[GIVEN RECORDS — start]
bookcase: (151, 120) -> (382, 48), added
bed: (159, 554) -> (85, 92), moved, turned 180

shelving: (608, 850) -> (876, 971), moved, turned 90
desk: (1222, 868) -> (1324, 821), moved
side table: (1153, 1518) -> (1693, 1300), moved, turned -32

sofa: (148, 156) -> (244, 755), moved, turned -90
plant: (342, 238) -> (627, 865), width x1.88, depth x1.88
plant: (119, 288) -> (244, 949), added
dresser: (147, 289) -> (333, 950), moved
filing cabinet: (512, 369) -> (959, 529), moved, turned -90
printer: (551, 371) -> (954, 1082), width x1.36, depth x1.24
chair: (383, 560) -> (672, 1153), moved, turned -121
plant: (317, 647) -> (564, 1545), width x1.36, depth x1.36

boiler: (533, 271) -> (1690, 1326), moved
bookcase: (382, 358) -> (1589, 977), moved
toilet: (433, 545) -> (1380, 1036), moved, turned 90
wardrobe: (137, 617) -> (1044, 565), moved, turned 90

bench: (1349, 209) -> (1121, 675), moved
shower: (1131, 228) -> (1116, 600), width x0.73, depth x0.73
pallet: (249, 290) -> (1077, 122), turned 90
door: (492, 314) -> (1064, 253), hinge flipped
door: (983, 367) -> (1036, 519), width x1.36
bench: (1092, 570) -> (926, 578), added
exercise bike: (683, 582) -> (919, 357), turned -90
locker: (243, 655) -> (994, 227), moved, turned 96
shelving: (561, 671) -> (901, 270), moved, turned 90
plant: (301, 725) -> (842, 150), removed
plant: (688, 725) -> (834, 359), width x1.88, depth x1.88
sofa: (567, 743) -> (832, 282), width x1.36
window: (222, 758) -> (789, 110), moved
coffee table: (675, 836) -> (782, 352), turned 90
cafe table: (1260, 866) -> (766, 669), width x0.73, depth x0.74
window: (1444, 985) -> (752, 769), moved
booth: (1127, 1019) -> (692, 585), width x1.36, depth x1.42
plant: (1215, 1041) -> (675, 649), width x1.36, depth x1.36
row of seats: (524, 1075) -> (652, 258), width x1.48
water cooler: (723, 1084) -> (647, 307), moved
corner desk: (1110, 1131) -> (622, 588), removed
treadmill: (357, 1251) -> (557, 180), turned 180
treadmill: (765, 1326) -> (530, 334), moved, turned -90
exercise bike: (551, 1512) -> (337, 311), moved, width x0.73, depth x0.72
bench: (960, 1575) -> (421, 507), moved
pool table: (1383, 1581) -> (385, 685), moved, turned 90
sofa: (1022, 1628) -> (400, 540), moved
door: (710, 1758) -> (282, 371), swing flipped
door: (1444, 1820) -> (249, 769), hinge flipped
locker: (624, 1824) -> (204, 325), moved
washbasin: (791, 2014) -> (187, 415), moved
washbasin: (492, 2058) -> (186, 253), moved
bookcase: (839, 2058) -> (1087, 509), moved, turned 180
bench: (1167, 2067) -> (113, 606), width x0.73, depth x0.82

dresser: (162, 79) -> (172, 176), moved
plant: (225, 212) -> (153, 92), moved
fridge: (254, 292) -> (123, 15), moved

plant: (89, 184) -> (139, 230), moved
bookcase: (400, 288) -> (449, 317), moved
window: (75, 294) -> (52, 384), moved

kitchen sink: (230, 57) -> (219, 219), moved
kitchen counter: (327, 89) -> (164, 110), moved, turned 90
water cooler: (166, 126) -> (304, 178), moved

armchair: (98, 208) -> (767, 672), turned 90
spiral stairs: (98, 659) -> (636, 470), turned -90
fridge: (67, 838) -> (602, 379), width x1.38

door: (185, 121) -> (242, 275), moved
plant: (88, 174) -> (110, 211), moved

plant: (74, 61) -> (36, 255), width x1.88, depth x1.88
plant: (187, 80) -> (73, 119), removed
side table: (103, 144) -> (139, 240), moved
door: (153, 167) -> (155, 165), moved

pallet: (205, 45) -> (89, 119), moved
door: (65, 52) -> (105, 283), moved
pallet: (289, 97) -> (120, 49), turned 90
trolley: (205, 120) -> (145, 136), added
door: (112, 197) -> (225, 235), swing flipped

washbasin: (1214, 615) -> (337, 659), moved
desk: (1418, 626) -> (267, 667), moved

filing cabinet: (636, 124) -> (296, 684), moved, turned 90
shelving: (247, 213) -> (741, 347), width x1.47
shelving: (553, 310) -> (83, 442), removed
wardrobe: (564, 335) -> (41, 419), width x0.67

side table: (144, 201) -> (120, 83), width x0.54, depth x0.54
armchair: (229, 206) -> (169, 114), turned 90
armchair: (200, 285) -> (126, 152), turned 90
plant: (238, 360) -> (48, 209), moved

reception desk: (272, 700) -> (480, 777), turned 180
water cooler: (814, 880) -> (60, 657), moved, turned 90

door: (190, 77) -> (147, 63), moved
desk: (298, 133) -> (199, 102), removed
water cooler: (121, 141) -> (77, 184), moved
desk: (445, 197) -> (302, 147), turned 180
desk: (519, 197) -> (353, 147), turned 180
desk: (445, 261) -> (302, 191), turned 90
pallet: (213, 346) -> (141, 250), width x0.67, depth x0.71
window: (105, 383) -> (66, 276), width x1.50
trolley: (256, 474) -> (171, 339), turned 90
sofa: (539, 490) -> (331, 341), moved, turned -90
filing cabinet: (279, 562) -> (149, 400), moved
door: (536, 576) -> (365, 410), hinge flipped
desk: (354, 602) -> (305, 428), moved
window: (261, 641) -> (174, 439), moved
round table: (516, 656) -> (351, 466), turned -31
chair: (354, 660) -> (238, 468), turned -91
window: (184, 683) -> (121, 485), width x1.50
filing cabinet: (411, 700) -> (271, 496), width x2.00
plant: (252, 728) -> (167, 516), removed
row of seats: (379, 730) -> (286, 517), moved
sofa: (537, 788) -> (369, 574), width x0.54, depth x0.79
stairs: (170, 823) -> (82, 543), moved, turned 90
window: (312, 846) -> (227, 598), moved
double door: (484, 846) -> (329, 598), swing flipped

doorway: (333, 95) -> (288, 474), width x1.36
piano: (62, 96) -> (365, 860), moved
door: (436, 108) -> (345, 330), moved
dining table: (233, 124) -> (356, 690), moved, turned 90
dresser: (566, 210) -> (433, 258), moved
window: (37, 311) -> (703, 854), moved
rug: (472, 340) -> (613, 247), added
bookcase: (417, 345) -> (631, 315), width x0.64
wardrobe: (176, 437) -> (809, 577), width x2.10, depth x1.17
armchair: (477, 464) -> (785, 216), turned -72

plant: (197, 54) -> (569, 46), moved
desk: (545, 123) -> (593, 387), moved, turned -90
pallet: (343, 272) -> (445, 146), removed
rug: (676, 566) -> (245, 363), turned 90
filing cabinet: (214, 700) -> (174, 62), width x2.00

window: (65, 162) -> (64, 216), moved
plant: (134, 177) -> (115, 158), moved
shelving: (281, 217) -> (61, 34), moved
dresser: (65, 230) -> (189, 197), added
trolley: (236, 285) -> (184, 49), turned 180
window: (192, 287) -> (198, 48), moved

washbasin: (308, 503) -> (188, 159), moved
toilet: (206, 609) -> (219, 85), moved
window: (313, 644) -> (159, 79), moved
[GIVEN RECORDS — finish]
* TO-DO ITEM *
Both the line containing "door: (1444, 1820)" and the line containing "door: (65, 52) -> (105, 283), moved" belong in the answer. Print them and every line above that falls between them exactly, and no others.

* RESULT BELOW *
door: (1444, 1820) -> (249, 769), hinge flipped
locker: (624, 1824) -> (204, 325), moved
washbasin: (791, 2014) -> (187, 415), moved
washbasin: (492, 2058) -> (186, 253), moved
bookcase: (839, 2058) -> (1087, 509), moved, turned 180
bench: (1167, 2067) -> (113, 606), width x0.73, depth x0.82

dresser: (162, 79) -> (172, 176), moved
plant: (225, 212) -> (153, 92), moved
fridge: (254, 292) -> (123, 15), moved

plant: (89, 184) -> (139, 230), moved
bookcase: (400, 288) -> (449, 317), moved
window: (75, 294) -> (52, 384), moved

kitchen sink: (230, 57) -> (219, 219), moved
kitchen counter: (327, 89) -> (164, 110), moved, turned 90
water cooler: (166, 126) -> (304, 178), moved

armchair: (98, 208) -> (767, 672), turned 90
spiral stairs: (98, 659) -> (636, 470), turned -90
fridge: (67, 838) -> (602, 379), width x1.38

door: (185, 121) -> (242, 275), moved
plant: (88, 174) -> (110, 211), moved

plant: (74, 61) -> (36, 255), width x1.88, depth x1.88
plant: (187, 80) -> (73, 119), removed
side table: (103, 144) -> (139, 240), moved
door: (153, 167) -> (155, 165), moved

pallet: (205, 45) -> (89, 119), moved
door: (65, 52) -> (105, 283), moved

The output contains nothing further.